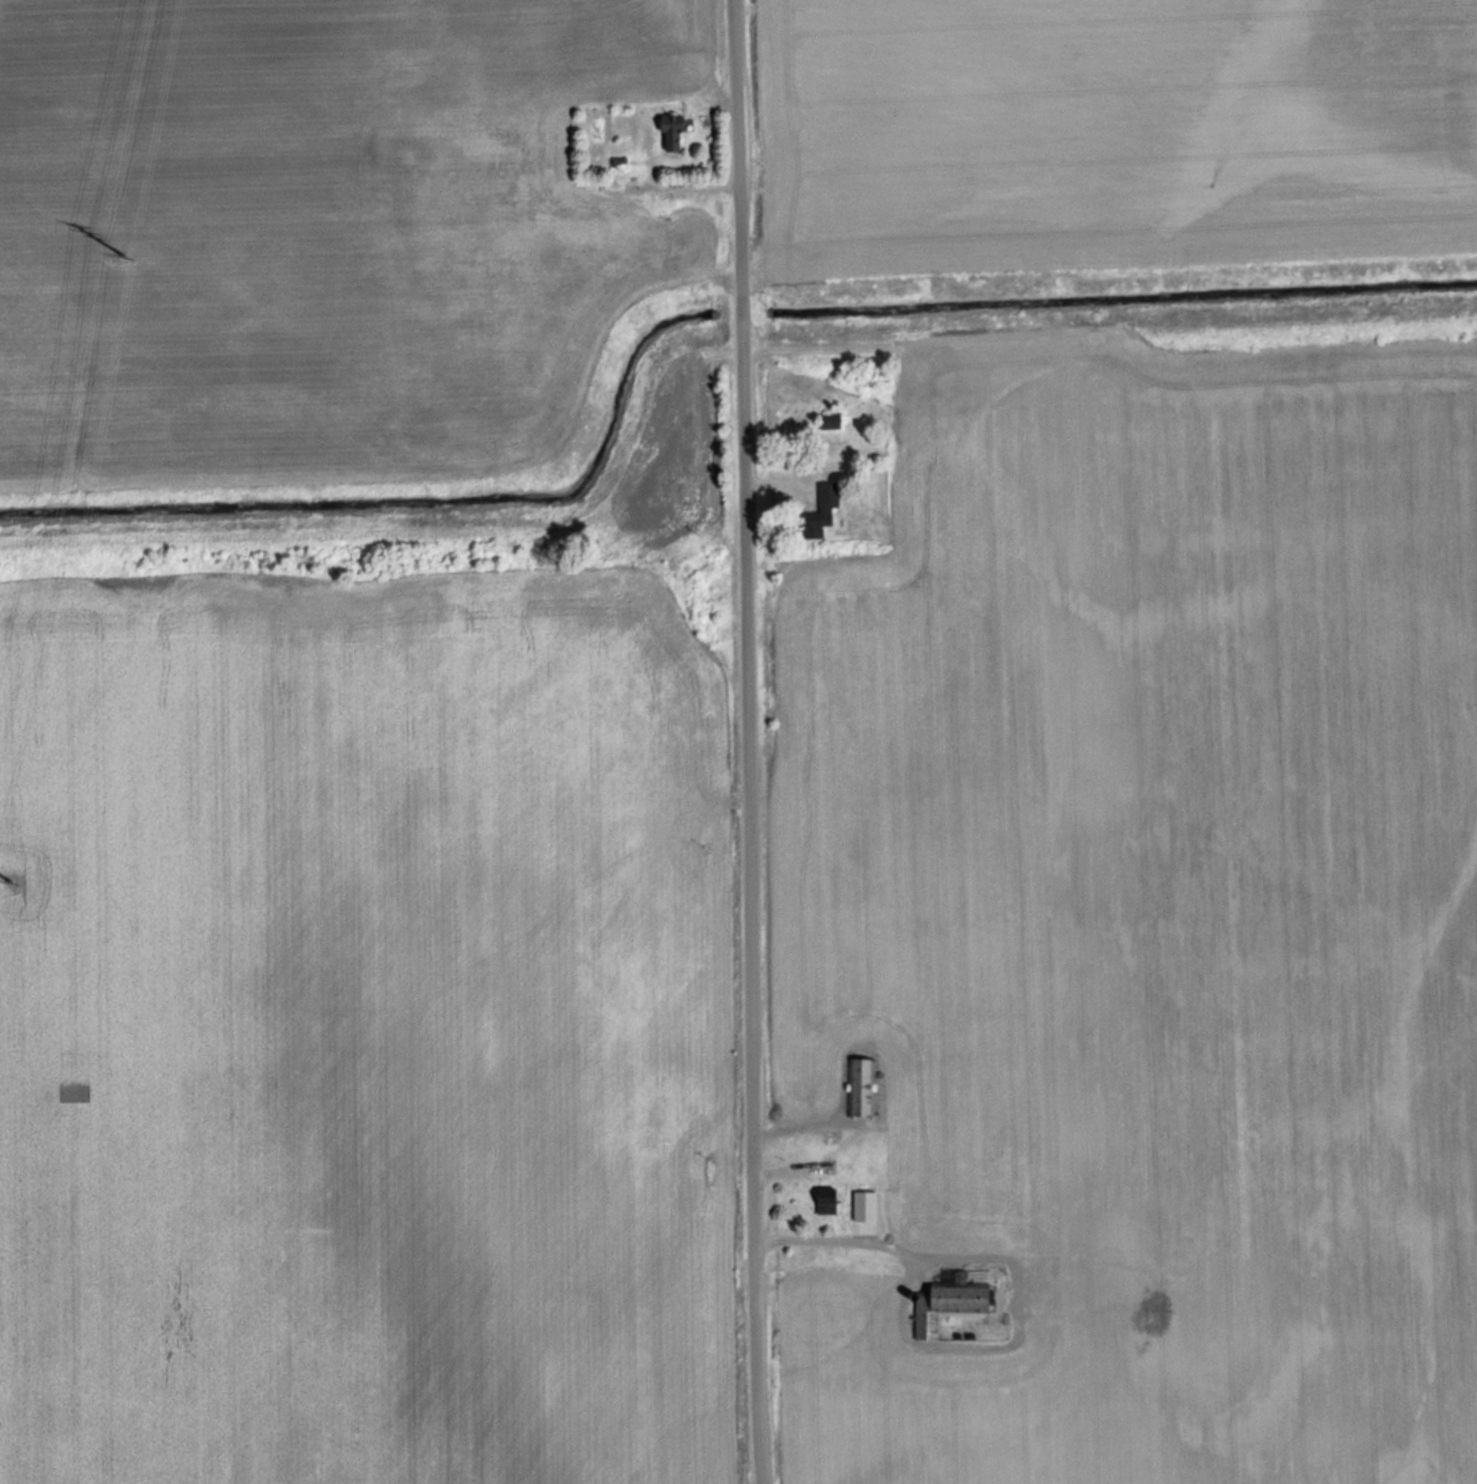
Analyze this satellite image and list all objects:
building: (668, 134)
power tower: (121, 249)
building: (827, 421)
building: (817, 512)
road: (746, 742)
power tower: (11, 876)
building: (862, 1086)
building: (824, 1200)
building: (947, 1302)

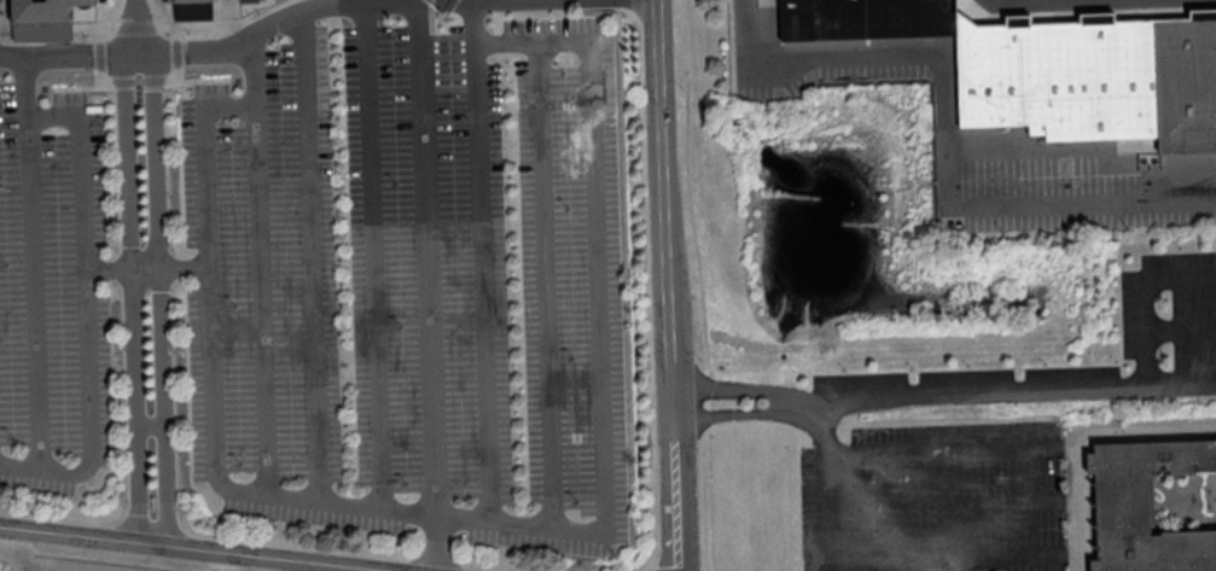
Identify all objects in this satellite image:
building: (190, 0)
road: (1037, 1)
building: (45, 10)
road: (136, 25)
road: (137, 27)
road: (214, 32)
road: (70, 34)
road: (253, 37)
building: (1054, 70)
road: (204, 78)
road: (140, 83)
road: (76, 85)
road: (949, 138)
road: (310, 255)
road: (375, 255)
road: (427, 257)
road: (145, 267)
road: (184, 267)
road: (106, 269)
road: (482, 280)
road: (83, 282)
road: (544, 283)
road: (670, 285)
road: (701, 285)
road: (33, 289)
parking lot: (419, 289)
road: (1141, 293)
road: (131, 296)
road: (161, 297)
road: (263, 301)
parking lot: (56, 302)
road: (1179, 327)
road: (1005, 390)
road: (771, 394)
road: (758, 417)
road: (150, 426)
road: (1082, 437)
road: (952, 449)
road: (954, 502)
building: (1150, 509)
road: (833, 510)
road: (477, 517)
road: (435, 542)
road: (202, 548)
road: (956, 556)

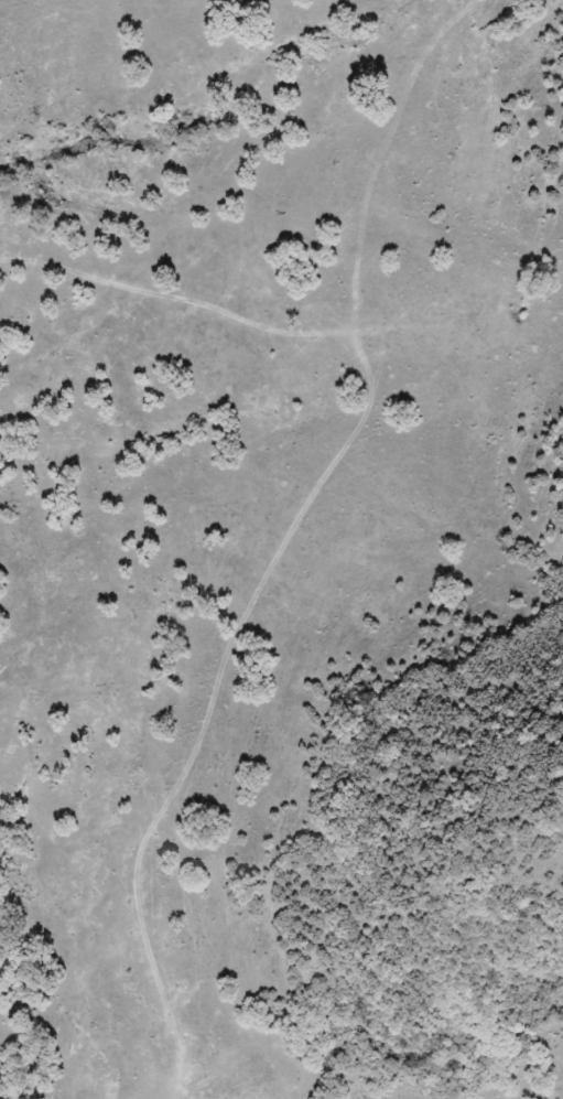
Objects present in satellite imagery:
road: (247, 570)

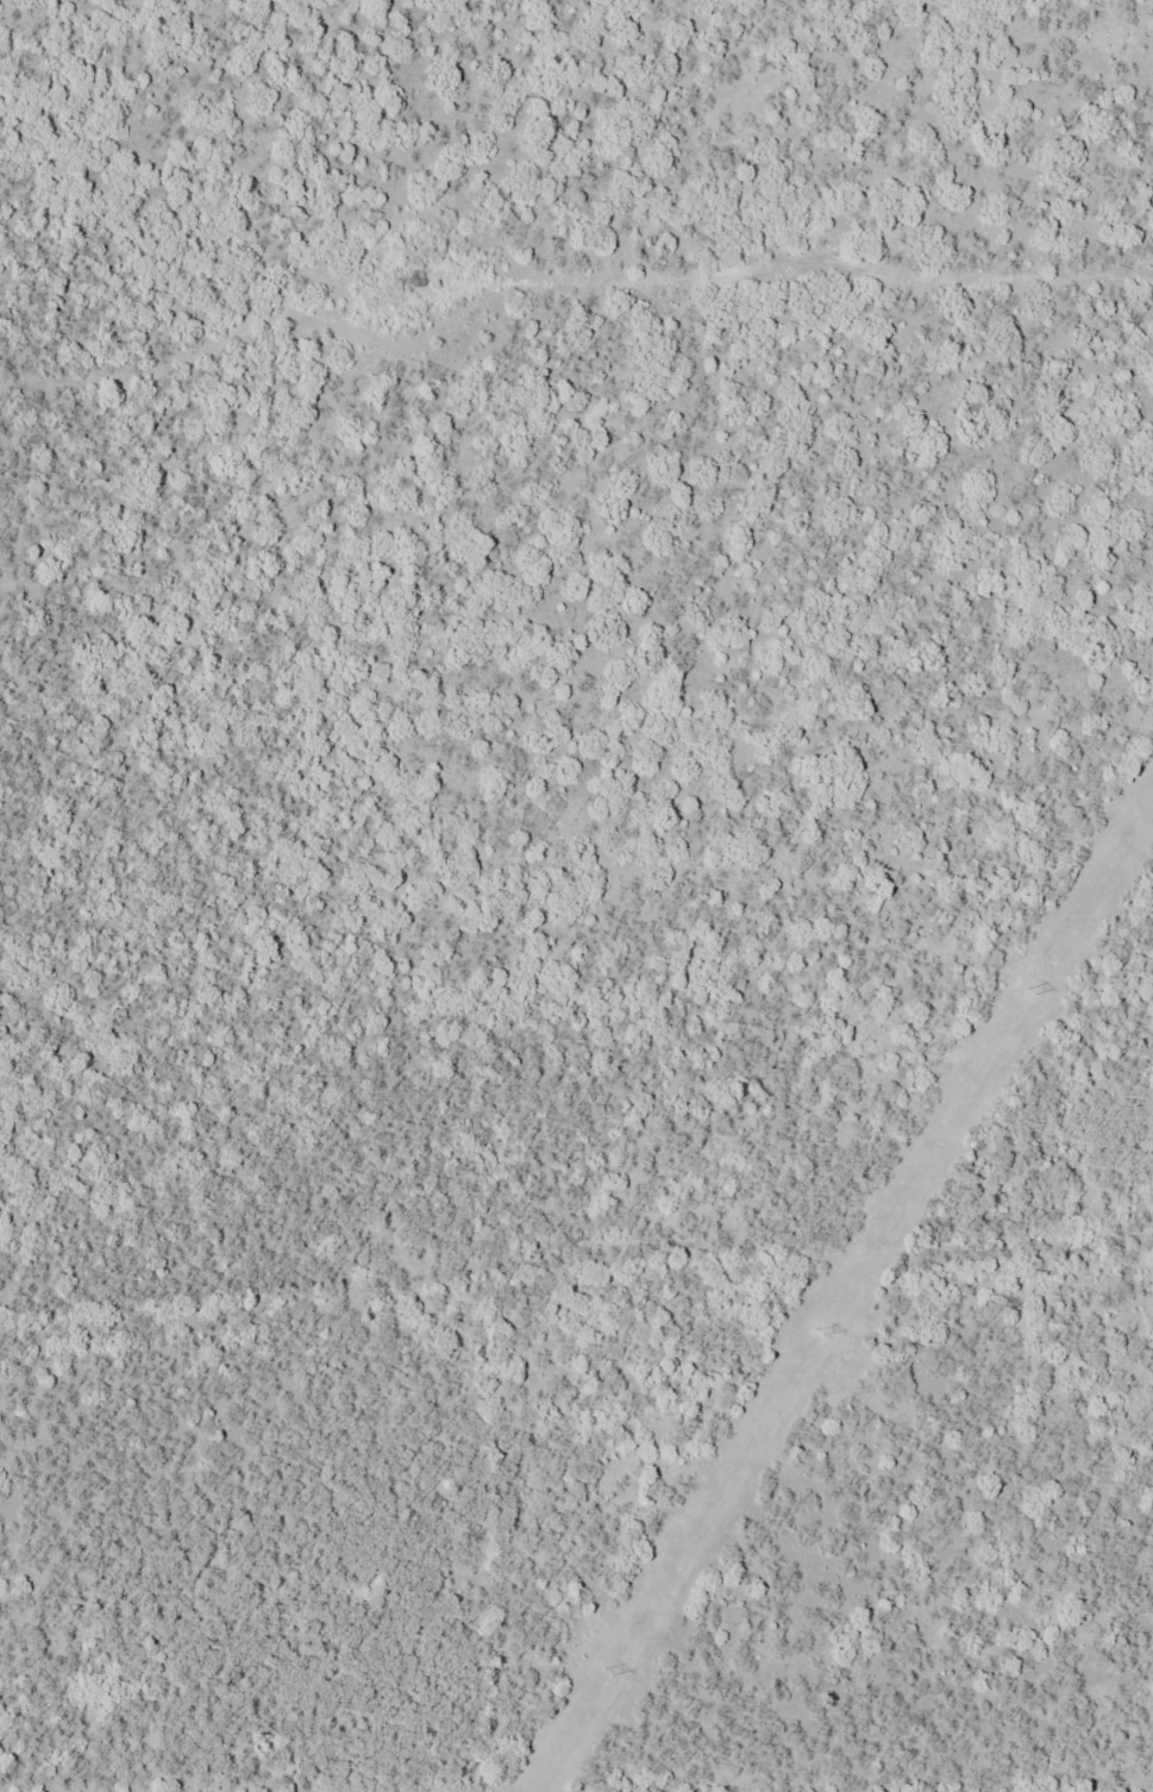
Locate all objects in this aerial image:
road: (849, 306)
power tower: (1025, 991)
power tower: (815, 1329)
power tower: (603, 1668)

## Your assignment
Count the lines above in which the string "this" occurs, and write the number with no other text.

## Exercise output
3